• **Task statement**: Only the stretch of the listing below that runs from the line with "op=relocated; was=ampoule [marron];" through the line with "op=colour; was=téléphone [noir];" is to be printed, exactly and with both ends.

• **Dataset excerpts**:
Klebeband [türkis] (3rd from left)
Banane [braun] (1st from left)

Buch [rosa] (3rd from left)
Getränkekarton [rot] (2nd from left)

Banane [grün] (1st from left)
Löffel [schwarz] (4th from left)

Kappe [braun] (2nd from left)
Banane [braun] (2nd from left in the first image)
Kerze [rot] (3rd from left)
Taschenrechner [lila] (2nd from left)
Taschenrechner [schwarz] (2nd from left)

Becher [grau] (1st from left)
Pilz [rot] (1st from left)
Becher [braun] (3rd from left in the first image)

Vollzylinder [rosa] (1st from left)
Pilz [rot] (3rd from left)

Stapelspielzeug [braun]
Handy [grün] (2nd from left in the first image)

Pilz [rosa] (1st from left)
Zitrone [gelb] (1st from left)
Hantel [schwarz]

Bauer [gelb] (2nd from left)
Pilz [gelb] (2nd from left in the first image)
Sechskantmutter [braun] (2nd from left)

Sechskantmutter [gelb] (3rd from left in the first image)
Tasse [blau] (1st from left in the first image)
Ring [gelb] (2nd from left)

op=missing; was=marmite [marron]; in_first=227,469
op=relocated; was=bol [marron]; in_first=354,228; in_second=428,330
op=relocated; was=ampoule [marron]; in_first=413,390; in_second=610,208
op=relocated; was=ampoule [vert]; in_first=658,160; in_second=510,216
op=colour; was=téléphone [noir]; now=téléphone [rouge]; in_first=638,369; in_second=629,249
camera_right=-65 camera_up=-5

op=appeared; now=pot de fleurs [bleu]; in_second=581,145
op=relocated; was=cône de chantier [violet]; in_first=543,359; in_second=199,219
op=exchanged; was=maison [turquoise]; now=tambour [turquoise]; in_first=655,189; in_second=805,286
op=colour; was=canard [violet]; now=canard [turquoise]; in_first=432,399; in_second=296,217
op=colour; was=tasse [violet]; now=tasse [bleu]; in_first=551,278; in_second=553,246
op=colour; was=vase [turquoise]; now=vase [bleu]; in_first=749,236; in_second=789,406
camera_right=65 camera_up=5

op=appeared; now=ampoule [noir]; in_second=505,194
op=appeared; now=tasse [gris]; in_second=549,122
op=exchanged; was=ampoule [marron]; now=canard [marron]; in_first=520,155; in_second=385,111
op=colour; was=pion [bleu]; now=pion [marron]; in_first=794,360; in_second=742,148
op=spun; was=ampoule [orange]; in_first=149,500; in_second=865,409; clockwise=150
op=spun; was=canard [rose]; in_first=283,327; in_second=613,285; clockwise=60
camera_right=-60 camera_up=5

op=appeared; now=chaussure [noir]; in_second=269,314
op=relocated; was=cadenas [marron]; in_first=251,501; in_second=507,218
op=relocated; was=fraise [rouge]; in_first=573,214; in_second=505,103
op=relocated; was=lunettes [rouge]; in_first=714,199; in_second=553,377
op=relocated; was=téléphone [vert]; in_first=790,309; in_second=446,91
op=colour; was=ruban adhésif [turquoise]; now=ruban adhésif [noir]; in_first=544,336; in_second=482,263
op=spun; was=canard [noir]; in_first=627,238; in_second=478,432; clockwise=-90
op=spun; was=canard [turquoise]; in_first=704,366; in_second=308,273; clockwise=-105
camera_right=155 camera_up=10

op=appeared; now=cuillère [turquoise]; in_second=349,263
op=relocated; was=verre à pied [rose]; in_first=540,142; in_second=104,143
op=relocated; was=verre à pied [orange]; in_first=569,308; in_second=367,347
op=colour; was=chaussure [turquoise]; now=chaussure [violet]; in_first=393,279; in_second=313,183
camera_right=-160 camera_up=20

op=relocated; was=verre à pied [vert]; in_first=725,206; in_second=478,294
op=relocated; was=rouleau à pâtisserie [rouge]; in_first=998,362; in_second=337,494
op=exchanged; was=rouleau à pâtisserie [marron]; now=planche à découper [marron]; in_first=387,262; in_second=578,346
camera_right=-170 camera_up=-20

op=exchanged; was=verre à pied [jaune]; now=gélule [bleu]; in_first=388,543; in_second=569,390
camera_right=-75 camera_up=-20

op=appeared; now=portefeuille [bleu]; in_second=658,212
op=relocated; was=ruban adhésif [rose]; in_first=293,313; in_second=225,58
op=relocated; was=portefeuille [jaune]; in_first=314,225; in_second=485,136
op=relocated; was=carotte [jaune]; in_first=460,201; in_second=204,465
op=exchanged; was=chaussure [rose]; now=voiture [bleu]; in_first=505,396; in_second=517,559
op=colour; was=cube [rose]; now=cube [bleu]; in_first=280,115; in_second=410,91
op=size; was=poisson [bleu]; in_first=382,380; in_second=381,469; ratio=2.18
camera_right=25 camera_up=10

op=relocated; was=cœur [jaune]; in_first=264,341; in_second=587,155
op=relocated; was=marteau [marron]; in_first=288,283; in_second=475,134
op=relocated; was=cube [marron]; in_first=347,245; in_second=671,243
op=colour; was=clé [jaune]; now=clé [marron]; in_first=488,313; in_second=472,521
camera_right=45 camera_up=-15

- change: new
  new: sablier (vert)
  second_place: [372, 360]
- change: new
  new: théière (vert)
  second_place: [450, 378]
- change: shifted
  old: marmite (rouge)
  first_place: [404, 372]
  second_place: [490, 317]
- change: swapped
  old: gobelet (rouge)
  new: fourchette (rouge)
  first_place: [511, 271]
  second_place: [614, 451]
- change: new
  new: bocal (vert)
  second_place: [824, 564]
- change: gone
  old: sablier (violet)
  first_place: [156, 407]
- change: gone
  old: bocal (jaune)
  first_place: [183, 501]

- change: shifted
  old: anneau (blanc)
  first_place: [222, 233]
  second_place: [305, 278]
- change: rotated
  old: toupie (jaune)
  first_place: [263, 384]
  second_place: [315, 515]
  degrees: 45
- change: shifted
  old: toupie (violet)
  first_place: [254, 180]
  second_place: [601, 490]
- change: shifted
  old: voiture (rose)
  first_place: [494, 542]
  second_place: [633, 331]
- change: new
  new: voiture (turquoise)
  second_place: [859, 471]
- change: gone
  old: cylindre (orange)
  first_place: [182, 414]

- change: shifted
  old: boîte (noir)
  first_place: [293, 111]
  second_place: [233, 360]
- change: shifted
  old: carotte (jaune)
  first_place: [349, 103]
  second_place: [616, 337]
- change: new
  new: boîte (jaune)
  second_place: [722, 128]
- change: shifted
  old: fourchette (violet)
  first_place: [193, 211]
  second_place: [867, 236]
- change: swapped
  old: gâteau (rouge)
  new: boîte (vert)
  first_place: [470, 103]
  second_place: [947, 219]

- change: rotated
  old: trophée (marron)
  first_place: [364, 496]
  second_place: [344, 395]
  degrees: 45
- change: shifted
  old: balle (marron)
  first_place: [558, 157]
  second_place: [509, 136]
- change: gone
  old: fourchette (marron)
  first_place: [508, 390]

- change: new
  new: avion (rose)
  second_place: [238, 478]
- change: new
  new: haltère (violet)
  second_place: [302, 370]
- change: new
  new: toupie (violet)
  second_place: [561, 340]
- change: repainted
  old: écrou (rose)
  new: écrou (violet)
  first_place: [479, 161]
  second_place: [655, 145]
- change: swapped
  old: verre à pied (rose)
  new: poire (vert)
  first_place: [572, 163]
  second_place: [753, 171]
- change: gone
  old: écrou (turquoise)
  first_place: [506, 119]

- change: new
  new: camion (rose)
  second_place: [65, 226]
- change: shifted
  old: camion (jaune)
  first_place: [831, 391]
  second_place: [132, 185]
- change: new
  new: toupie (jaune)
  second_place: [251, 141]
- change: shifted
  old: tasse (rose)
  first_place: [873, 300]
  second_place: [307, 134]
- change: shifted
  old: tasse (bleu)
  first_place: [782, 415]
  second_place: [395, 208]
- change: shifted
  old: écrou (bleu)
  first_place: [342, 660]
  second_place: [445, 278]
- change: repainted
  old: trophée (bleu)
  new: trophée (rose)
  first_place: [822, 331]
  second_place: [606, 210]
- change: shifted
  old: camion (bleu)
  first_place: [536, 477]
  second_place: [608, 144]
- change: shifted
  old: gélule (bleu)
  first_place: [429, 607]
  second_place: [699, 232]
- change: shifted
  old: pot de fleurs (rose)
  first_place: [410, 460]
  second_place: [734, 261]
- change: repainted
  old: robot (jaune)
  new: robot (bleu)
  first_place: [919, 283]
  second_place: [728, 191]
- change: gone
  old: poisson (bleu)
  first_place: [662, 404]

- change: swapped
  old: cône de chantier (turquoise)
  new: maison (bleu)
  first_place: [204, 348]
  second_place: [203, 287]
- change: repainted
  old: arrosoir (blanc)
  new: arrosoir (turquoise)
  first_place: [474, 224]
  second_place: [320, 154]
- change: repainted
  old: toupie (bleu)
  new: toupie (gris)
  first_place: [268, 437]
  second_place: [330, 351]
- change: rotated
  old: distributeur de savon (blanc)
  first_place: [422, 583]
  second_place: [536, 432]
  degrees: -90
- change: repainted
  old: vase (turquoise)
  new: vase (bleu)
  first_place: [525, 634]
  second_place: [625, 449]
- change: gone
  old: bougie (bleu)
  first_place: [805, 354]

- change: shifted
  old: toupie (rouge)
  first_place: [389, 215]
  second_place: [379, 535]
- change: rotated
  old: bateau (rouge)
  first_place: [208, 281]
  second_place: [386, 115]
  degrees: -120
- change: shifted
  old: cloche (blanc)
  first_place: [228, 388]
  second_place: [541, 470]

• **The answer**:
op=relocated; was=ampoule [marron]; in_first=413,390; in_second=610,208
op=relocated; was=ampoule [vert]; in_first=658,160; in_second=510,216
op=colour; was=téléphone [noir]; now=téléphone [rouge]; in_first=638,369; in_second=629,249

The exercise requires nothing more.